Brief:
When writing out the listing below, reproduce every word exactly and skip the pictures.

----

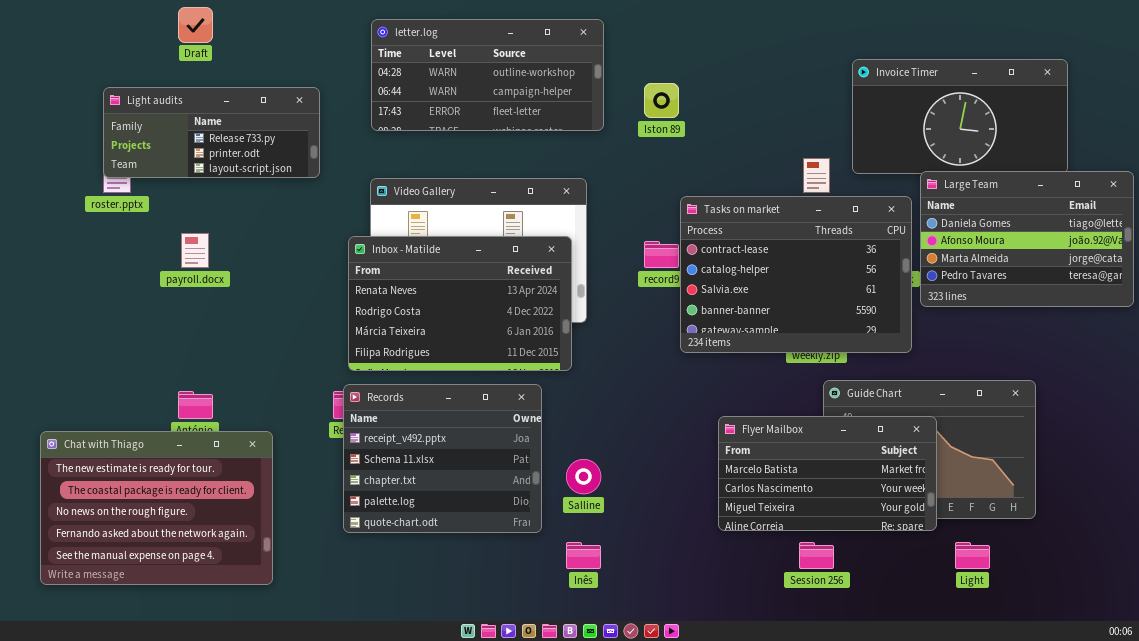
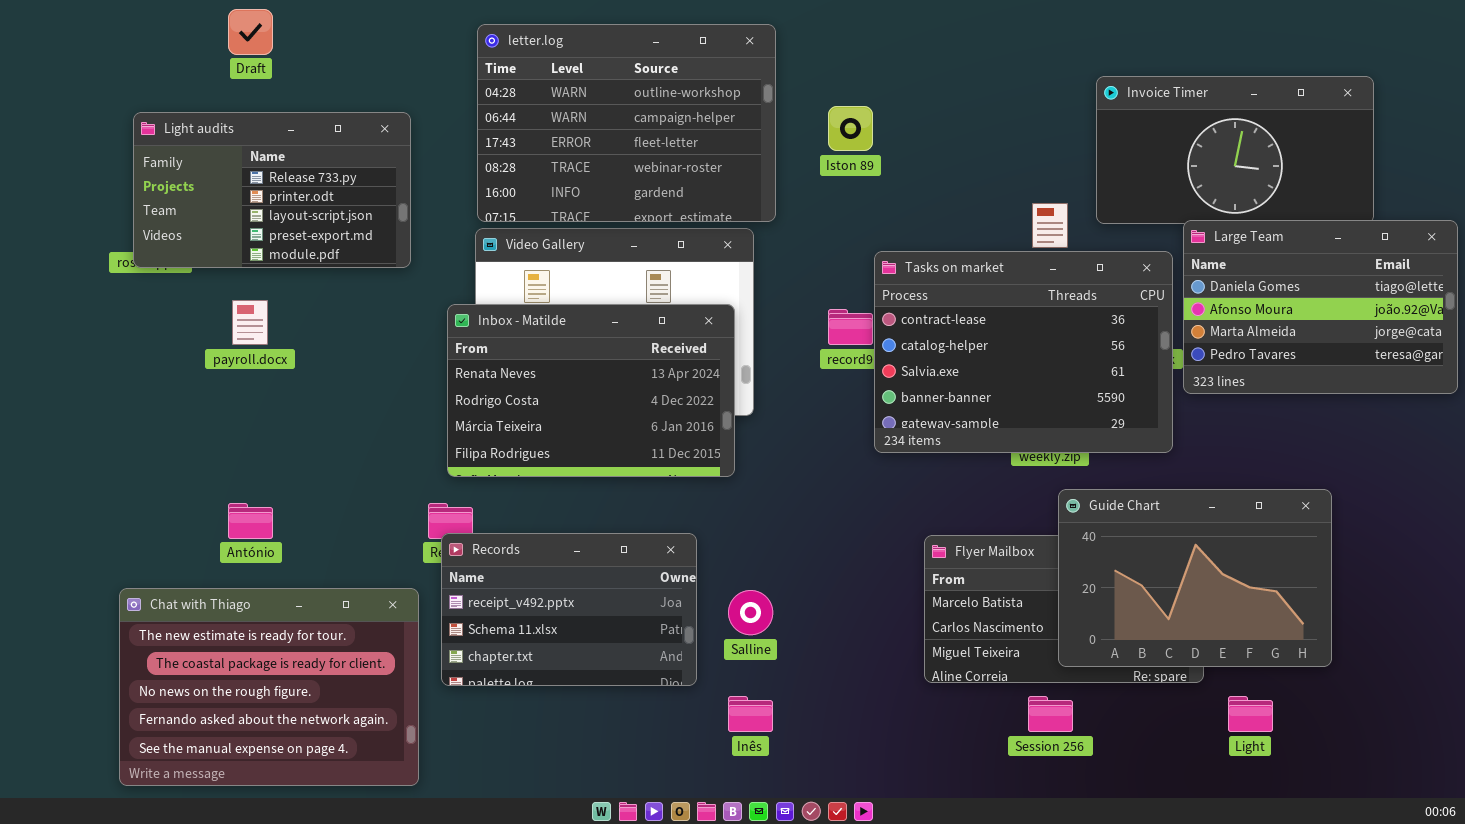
letter.log: [371,19,604,131] -> [477,24,776,222], resized
Light audits: [103,87,320,178] -> [133,112,411,268], resized
Guide Chart: [823,380,1036,519] -> [1058,489,1332,667], raised
Records: [343,384,542,533] -> [441,533,697,686], resized
Chat with Thiago: [40,431,273,585] -> [119,588,419,786], moved

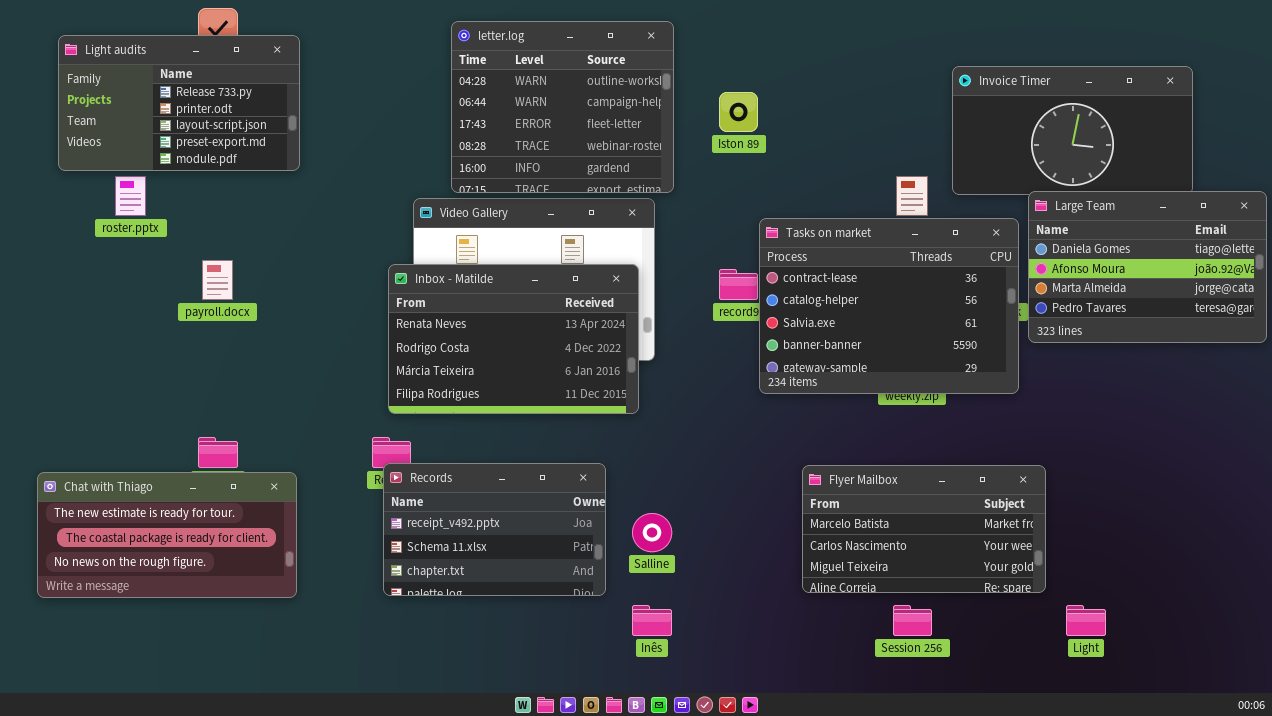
letter.log: [477,24,776,222] -> [451,21,674,193], resized
Light audits: [133,112,411,268] -> [58,35,300,171], moved
Guide Chart: [1058,489,1332,667] -> none, closed
Chat with Thiago: [119,588,419,786] -> [37,472,297,598], moved, resized

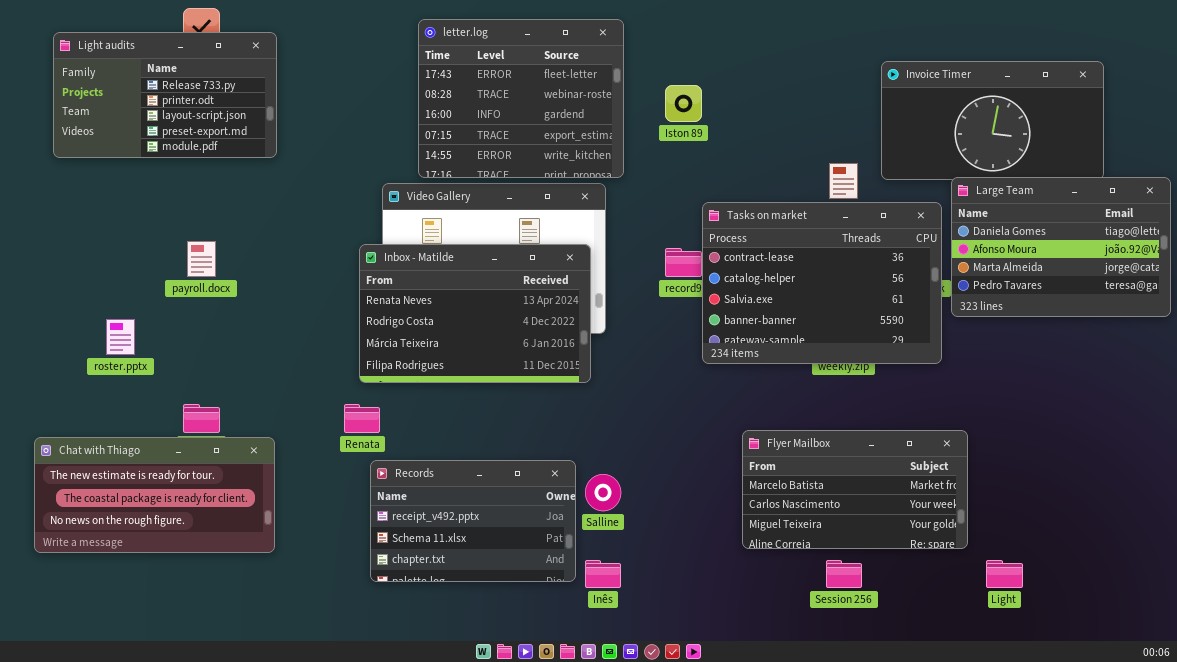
letter.log: [451,21,674,193] -> [418,19,624,178], scrolled down 2 rows
roster.pptx: [115,176,146,216] -> [106,319,135,355], moved
Records: [383,463,606,596] -> [370,460,576,582], moved

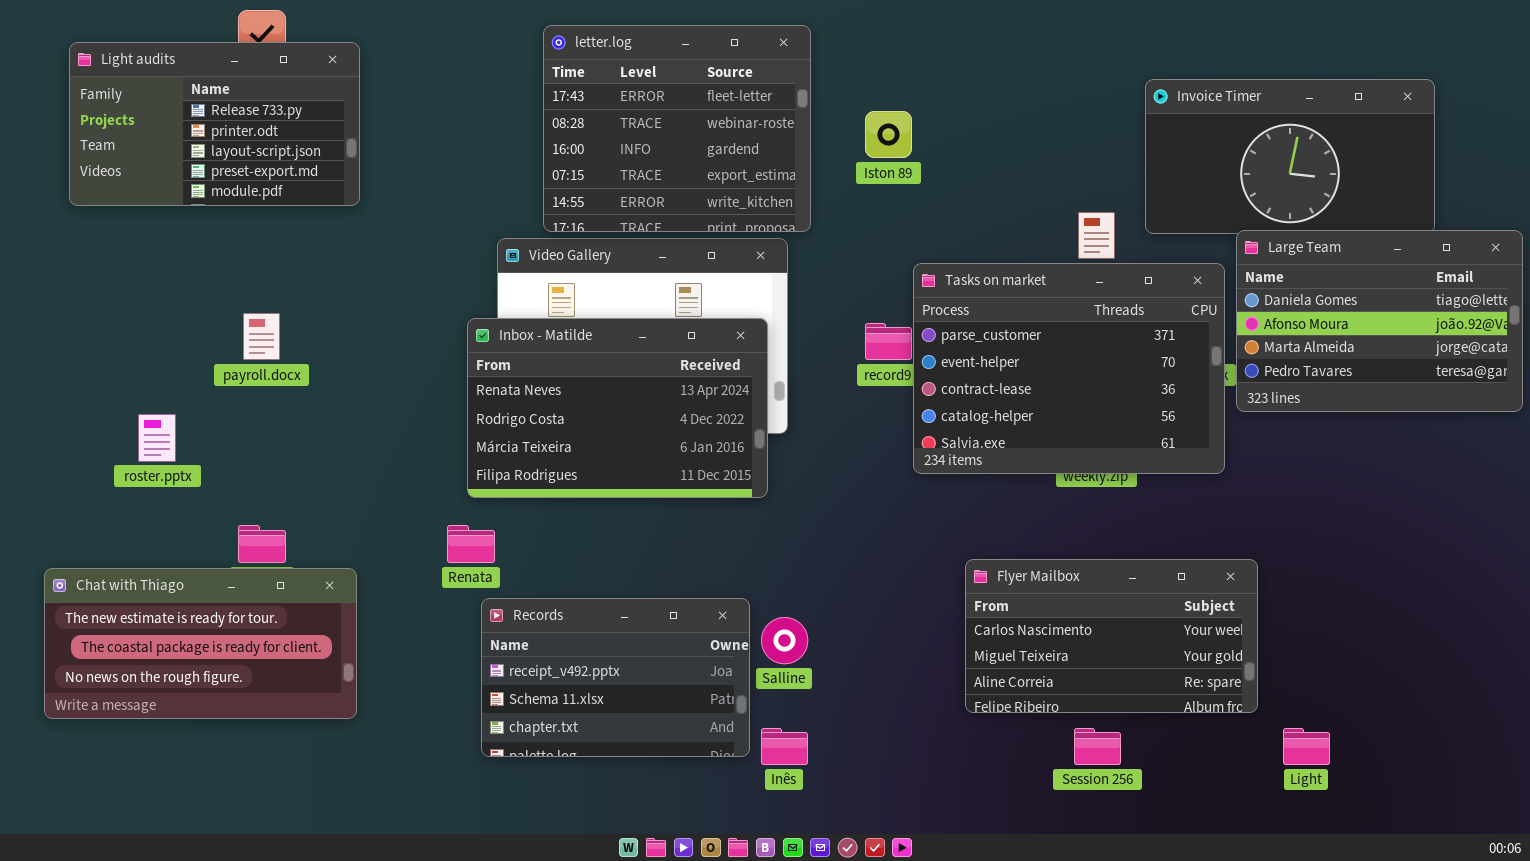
Tasks on market: [702,202,942,364] -> [913,263,1225,474], scrolled up 2 rows
Flyer Mailbox: [742,430,968,549] -> [965,559,1258,713], scrolled down 1 row

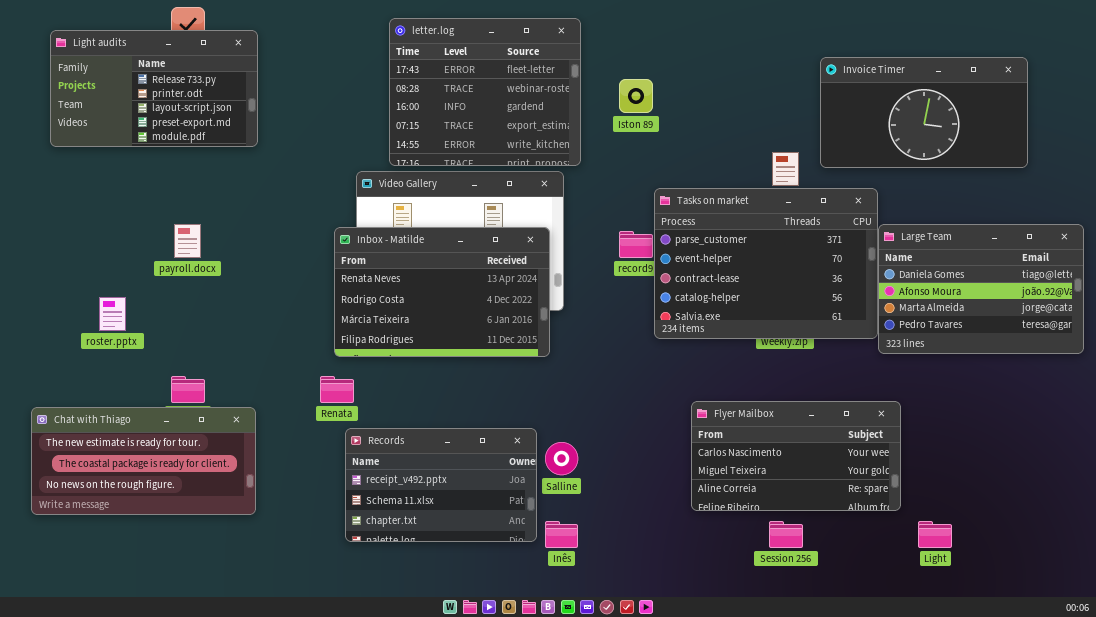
Large Team: [1236,230,1523,412] -> [878,224,1084,354], moved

----

Response to the exercise:
letter.log: [371,19,604,131] -> [477,24,776,222], resized
Light audits: [103,87,320,178] -> [133,112,411,268], resized
Guide Chart: [823,380,1036,519] -> [1058,489,1332,667], raised
Records: [343,384,542,533] -> [441,533,697,686], resized
Chat with Thiago: [40,431,273,585] -> [119,588,419,786], moved

letter.log: [477,24,776,222] -> [451,21,674,193], resized
Light audits: [133,112,411,268] -> [58,35,300,171], moved
Guide Chart: [1058,489,1332,667] -> none, closed
Chat with Thiago: [119,588,419,786] -> [37,472,297,598], moved, resized

letter.log: [451,21,674,193] -> [418,19,624,178], scrolled down 2 rows
roster.pptx: [115,176,146,216] -> [106,319,135,355], moved
Records: [383,463,606,596] -> [370,460,576,582], moved

Tasks on market: [702,202,942,364] -> [913,263,1225,474], scrolled up 2 rows
Flyer Mailbox: [742,430,968,549] -> [965,559,1258,713], scrolled down 1 row

Large Team: [1236,230,1523,412] -> [878,224,1084,354], moved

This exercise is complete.